**Exercise directions:** Please output the section of the listing below that opens with the line containing "R5: 10k (+12V, W5) -> 6.2k (+12V, W5)" and closes with the line containing "J1 pin 2: +24V -> +12V", exactly and with nothing else.

**Material provided:**

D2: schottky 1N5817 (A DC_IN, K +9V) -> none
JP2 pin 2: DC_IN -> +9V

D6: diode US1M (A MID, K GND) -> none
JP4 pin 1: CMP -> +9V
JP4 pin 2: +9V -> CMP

--

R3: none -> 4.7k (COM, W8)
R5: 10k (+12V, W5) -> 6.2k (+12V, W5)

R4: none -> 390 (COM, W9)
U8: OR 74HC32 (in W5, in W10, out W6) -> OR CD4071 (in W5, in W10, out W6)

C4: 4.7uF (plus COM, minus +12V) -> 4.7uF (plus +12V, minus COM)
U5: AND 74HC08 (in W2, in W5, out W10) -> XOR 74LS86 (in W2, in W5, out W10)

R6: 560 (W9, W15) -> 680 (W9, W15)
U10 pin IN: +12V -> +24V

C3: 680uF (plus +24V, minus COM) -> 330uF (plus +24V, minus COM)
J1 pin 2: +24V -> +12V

...

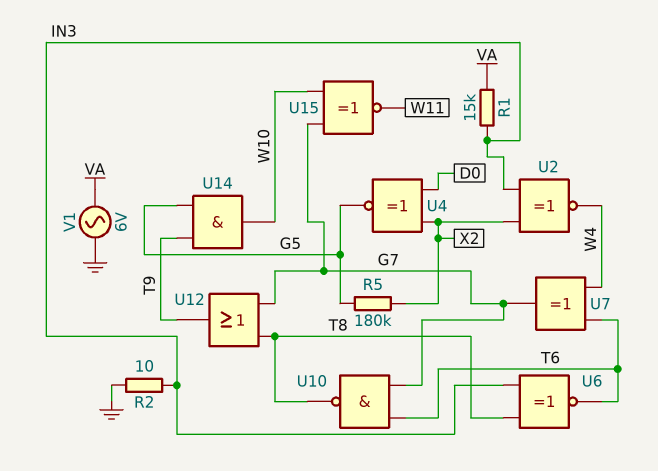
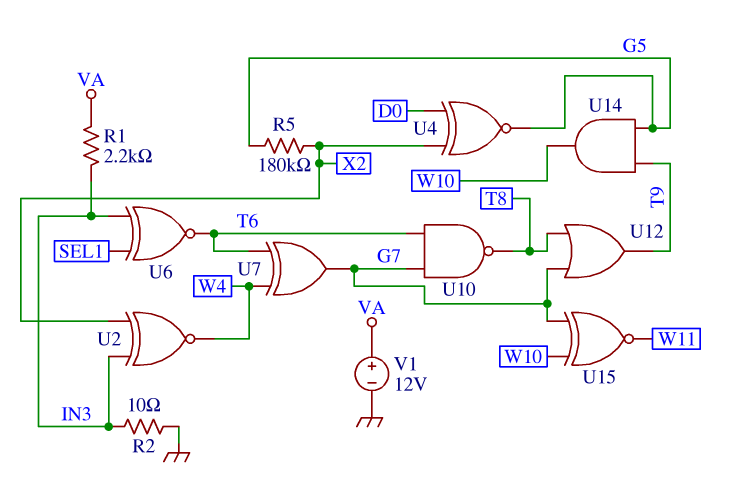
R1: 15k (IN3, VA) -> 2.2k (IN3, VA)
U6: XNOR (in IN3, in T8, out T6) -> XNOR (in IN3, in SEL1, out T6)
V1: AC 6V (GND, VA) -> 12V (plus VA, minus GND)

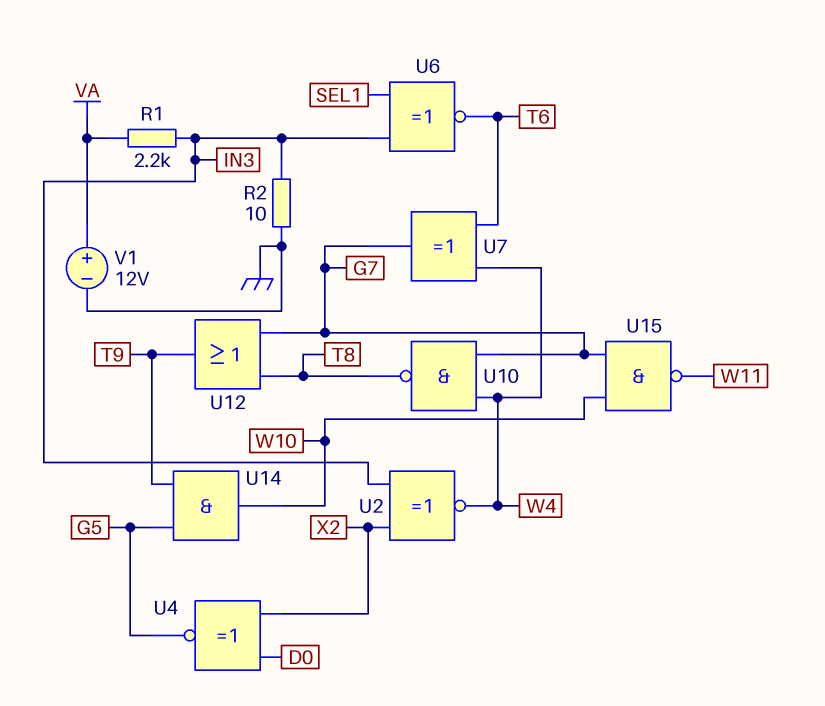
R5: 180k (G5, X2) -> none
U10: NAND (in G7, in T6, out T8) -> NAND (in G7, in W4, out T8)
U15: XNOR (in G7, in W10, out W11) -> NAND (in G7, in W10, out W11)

**Problem solution:**
R5: 10k (+12V, W5) -> 6.2k (+12V, W5)

R4: none -> 390 (COM, W9)
U8: OR 74HC32 (in W5, in W10, out W6) -> OR CD4071 (in W5, in W10, out W6)

C4: 4.7uF (plus COM, minus +12V) -> 4.7uF (plus +12V, minus COM)
U5: AND 74HC08 (in W2, in W5, out W10) -> XOR 74LS86 (in W2, in W5, out W10)

R6: 560 (W9, W15) -> 680 (W9, W15)
U10 pin IN: +12V -> +24V

C3: 680uF (plus +24V, minus COM) -> 330uF (plus +24V, minus COM)
J1 pin 2: +24V -> +12V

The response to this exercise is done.